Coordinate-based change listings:
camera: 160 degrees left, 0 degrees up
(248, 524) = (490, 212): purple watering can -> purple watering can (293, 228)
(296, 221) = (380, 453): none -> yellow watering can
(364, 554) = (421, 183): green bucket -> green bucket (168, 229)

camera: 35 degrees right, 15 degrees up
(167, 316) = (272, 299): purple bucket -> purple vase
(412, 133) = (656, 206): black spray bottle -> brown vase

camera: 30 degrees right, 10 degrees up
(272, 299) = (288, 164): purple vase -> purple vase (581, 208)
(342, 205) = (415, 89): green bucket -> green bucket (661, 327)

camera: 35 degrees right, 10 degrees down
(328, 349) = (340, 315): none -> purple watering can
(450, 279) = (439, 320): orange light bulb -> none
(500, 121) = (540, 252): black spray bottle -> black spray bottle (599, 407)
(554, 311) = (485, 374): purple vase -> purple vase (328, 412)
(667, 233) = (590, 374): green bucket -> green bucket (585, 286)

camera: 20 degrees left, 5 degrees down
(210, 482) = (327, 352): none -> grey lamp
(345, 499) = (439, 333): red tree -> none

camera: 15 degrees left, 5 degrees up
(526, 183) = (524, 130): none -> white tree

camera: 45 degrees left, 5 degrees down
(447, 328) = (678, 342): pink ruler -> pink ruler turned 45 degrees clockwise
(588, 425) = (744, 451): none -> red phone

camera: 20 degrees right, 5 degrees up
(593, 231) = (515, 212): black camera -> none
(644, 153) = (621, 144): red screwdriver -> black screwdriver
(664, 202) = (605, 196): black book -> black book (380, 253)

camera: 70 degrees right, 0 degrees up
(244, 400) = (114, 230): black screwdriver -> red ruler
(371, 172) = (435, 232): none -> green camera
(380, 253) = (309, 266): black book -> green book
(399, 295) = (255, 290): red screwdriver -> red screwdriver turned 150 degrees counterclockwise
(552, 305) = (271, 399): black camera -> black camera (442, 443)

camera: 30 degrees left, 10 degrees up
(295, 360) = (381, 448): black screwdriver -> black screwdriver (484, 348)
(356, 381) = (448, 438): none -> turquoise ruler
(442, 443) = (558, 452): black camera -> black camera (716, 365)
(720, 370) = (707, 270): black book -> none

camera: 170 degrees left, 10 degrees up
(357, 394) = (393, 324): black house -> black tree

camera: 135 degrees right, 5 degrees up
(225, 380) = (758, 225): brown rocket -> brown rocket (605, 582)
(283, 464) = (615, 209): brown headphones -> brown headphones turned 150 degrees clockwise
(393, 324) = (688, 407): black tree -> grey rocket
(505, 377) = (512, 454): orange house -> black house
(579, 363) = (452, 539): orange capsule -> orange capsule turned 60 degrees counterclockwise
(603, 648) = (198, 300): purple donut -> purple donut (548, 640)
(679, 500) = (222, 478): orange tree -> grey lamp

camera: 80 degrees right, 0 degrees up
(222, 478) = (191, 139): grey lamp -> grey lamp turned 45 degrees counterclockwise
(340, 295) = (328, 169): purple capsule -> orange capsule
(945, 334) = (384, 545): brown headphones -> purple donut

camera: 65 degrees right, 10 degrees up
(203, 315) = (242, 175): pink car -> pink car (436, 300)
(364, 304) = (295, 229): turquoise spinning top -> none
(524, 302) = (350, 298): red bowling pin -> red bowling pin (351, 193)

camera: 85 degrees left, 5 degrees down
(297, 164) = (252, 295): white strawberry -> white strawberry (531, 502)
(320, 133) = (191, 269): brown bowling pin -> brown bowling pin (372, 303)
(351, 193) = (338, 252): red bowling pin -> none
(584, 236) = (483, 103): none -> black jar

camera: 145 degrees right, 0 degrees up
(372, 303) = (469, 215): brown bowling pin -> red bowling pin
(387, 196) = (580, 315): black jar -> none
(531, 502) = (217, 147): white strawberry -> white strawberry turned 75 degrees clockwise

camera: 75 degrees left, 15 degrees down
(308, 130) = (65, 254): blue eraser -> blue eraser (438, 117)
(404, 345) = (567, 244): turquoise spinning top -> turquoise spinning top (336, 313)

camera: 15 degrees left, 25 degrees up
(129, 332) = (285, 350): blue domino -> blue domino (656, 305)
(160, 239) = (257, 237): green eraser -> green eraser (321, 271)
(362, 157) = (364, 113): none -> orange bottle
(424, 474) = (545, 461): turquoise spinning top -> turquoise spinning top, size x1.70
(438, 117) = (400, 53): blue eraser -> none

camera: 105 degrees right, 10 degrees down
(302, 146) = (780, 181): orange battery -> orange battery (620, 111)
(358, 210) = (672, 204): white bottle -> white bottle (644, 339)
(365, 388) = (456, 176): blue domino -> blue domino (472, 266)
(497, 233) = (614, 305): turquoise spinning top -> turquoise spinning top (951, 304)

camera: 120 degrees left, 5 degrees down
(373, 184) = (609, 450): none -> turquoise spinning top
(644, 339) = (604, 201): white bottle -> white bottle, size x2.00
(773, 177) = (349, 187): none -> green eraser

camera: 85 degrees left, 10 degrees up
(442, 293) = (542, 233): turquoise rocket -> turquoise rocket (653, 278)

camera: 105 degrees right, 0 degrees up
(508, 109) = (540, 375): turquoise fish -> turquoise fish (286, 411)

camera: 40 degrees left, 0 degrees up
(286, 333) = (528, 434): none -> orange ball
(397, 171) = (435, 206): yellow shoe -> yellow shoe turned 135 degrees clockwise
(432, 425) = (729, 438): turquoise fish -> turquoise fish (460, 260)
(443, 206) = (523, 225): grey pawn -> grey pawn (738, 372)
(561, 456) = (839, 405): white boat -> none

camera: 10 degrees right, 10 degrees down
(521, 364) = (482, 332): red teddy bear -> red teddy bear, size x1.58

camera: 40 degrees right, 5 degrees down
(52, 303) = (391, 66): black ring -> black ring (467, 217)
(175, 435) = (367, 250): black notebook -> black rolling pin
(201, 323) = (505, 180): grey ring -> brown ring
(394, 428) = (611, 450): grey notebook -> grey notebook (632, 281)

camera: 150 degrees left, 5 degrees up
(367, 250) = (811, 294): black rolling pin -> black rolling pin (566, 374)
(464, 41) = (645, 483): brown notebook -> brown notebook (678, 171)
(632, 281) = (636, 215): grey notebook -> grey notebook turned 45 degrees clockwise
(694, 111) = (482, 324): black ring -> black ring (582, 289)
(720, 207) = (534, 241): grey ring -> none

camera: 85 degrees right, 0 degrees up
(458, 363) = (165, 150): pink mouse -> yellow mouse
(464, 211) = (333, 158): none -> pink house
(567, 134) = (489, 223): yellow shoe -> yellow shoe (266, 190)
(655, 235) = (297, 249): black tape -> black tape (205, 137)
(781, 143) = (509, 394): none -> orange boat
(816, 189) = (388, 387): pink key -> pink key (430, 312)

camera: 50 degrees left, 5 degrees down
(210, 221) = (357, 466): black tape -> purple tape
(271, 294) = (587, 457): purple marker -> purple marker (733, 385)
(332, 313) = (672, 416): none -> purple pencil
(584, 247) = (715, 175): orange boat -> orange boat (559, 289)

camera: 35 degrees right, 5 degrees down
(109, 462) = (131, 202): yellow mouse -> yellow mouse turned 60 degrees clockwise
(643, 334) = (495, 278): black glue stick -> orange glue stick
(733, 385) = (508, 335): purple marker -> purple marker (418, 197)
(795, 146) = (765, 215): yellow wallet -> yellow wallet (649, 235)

§ TO DO
From the entries, find how many lines contain "yellow" and give the number alone.

§ RESPONSE TO THE TASK
6